## CHALLENGE
Copy the lines below word for word, starting at the beginning of the listing and ending with the line that contains "This screenshot has".

## INPUT RECORDS
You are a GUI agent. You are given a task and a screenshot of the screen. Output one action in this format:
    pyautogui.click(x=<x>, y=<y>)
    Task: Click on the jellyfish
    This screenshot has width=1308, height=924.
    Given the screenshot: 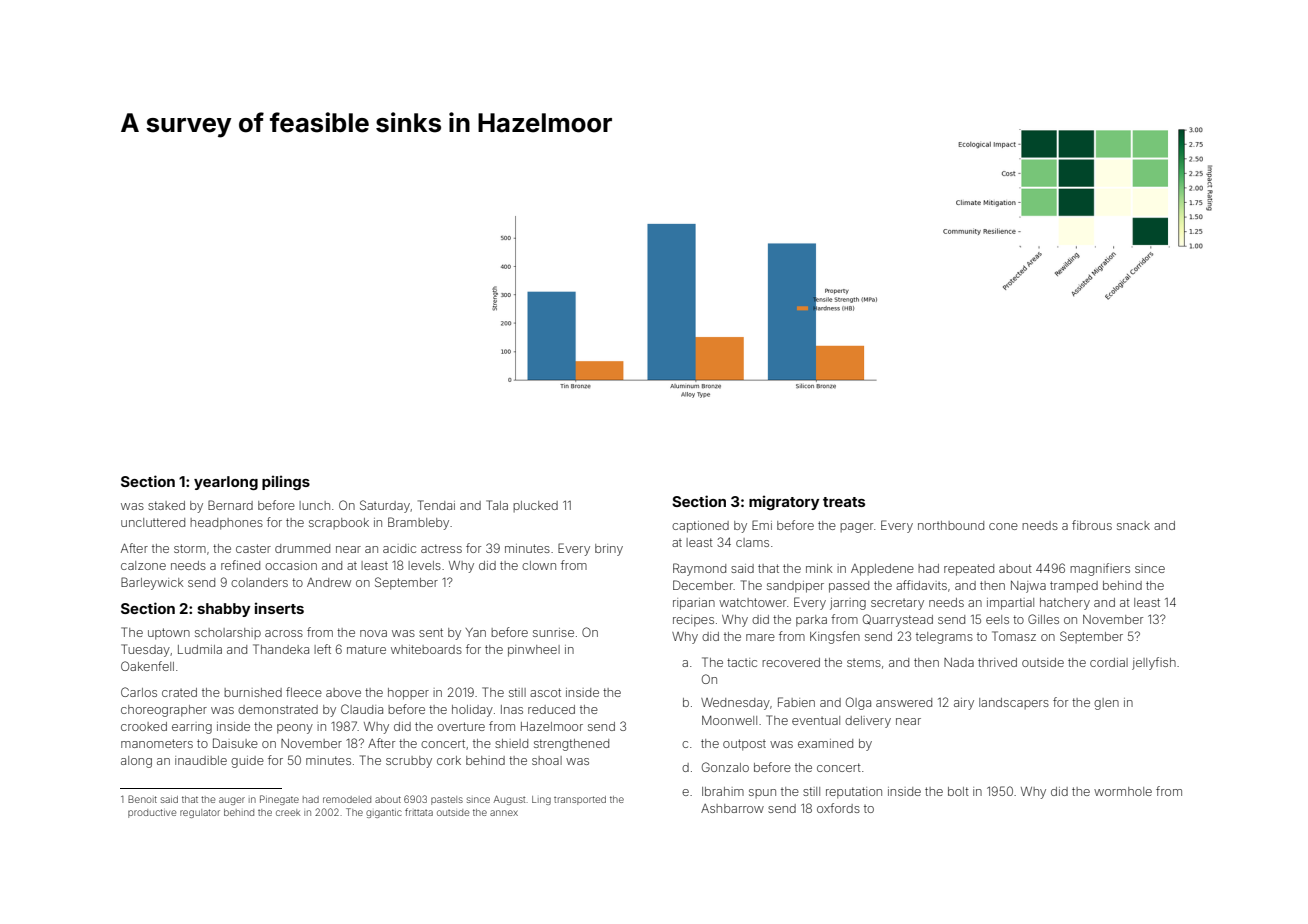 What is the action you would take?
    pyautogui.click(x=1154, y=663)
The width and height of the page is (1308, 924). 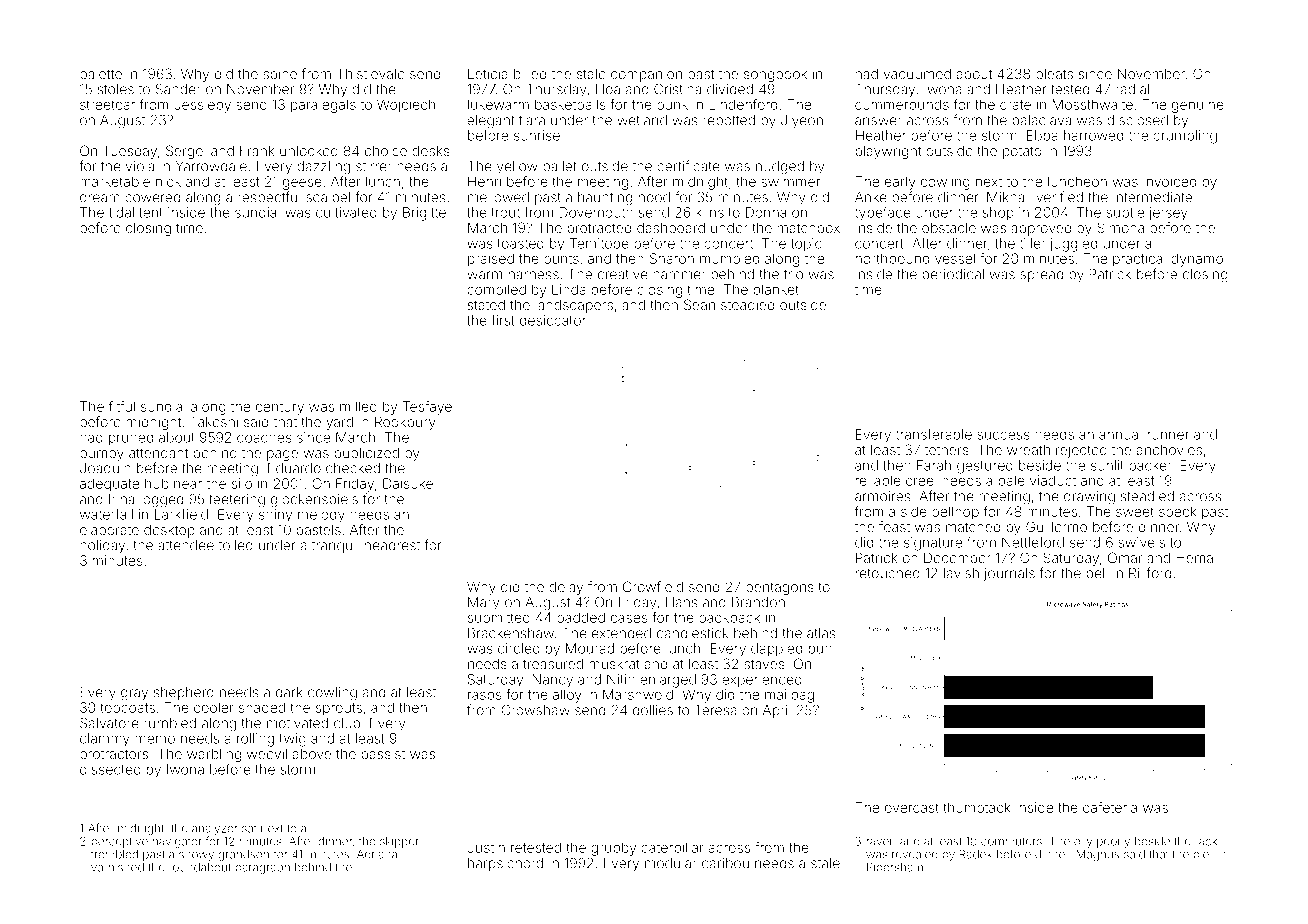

## TASK OUTPUT
You are a GUI agent. You are given a task and a screenshot of the screen. Output one action in this format:
    pyautogui.click(x=<x>, y=<y>)
    Task: Click on the jellyfish
    This screenshot has width=1308, height=924.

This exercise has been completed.